━━ MATERIALS PROVIDED ━━
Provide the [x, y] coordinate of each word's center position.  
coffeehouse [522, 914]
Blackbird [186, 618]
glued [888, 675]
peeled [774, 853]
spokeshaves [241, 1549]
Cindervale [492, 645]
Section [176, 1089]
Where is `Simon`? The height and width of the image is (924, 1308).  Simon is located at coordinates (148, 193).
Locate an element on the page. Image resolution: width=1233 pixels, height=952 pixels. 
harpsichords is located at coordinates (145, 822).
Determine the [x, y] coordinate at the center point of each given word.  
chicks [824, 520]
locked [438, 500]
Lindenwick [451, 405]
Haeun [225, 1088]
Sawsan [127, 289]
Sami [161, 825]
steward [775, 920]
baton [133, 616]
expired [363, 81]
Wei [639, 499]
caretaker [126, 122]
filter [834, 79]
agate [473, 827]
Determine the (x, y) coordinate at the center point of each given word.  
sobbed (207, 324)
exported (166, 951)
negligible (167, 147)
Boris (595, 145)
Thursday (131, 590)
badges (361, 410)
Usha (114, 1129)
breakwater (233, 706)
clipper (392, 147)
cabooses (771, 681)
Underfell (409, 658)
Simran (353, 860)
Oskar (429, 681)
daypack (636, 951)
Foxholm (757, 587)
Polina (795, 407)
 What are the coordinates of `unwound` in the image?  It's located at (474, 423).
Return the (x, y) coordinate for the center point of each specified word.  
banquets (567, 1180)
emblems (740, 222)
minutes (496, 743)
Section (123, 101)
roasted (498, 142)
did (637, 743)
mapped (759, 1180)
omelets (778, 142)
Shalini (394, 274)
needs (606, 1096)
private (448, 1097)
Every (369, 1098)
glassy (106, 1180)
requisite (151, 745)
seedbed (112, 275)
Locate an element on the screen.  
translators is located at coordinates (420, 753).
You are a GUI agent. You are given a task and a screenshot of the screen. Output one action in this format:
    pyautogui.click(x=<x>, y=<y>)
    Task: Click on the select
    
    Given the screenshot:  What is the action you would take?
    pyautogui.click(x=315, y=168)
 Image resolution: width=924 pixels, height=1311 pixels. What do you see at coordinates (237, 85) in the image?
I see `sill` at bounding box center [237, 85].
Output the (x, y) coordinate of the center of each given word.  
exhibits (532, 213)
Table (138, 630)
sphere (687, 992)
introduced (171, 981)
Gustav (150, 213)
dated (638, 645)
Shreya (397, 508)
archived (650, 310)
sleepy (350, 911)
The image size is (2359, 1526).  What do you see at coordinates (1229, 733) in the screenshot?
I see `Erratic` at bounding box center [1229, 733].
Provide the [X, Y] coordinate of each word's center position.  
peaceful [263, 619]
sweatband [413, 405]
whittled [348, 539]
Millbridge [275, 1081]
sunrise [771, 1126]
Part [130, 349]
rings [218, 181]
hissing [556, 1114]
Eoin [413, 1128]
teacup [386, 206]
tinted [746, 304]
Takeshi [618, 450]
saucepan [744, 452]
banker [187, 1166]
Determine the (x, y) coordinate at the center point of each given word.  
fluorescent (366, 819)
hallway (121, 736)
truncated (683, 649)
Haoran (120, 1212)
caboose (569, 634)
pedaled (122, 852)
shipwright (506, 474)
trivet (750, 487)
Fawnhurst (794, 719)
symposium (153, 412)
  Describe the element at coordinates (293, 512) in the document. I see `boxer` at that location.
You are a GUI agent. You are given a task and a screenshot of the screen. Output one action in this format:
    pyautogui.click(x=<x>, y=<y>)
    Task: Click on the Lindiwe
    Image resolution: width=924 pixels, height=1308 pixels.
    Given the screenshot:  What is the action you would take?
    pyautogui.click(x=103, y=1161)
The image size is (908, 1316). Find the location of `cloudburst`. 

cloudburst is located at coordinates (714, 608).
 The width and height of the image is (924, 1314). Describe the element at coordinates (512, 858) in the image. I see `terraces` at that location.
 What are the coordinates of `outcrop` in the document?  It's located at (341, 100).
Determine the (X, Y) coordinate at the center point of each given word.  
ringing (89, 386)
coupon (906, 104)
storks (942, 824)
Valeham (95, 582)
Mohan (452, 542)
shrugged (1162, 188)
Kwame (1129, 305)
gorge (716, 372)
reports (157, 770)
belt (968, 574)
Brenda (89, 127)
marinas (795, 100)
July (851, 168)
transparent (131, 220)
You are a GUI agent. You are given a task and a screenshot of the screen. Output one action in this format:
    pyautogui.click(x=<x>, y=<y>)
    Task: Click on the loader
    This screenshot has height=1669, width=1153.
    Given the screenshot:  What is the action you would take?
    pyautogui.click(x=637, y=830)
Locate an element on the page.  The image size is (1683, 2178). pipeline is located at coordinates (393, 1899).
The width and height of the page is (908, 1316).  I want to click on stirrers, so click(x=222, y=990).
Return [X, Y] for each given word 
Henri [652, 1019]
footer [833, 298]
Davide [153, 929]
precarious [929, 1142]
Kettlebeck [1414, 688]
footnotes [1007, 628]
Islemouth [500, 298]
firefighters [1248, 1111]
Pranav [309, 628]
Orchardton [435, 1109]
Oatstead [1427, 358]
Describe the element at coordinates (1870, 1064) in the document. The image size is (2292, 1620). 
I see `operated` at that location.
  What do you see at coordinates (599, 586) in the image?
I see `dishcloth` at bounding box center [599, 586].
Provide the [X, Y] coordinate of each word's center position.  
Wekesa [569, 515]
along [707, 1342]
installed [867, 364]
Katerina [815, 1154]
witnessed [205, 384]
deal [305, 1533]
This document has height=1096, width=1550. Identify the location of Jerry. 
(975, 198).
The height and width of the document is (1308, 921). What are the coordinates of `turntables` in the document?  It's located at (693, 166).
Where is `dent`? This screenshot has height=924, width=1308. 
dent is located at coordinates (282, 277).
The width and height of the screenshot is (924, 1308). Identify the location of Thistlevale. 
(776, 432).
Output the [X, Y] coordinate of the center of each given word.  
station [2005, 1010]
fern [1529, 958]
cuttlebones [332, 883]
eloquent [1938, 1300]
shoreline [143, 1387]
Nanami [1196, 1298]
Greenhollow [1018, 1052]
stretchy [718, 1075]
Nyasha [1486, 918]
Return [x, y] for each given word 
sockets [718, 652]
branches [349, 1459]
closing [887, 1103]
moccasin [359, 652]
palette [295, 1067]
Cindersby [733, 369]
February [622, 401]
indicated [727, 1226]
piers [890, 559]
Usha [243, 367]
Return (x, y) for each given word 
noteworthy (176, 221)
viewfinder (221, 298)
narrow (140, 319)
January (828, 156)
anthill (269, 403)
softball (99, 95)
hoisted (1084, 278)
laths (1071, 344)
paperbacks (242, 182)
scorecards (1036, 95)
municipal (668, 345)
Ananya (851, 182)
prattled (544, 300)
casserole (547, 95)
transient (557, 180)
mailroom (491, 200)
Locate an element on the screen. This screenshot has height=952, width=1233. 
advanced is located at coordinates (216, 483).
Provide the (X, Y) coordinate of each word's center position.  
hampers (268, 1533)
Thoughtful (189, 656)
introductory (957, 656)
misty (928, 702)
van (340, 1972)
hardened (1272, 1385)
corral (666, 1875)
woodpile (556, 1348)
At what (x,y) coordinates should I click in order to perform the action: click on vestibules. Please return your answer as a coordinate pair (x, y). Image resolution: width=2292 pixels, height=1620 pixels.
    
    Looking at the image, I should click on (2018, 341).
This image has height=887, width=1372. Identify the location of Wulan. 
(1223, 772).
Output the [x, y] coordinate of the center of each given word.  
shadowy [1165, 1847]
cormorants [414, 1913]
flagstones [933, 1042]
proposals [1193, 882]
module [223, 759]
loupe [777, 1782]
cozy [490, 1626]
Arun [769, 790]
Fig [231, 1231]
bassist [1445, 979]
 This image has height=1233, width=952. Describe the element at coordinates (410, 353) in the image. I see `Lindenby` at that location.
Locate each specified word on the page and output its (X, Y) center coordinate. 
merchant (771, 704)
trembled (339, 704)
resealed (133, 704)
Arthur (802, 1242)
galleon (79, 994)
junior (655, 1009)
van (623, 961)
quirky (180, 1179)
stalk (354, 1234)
━━━
* _TASK DIRECTIONS_
Rewrite every line of the material above between the lines holding "Millbridge [275, 1081]" and "caboose (569, 634)", inclusive, keeping each request line, but shift every coordinate by adding 46 to both of its numbers.

* _EXERCISE RESPONSE_
Millbridge [321, 1127]
sunrise [817, 1172]
Part [176, 395]
rings [264, 227]
hissing [602, 1160]
Eoin [459, 1174]
teacup [432, 252]
tinted [792, 350]
Takeshi [664, 496]
saucepan [790, 498]
banker [233, 1212]
Determine the (x, y) coordinate at the center point of each given word.  
fluorescent (412, 865)
hallway (167, 782)
truncated (729, 695)
Haoran (166, 1258)
caboose (615, 680)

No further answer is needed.